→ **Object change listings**
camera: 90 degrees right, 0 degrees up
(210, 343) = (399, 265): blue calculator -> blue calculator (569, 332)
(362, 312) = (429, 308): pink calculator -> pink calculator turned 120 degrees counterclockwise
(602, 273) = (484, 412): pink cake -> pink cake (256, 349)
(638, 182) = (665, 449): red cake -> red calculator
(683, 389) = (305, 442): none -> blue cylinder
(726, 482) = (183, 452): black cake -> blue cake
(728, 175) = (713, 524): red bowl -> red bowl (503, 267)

→ **Problem to work on**
Only the lines from the one containing "(726, 482) = (183, 452): black" through the final line above should be duplicated, exactly as they stand.

→ **Answer space**
(726, 482) = (183, 452): black cake -> blue cake
(728, 175) = (713, 524): red bowl -> red bowl (503, 267)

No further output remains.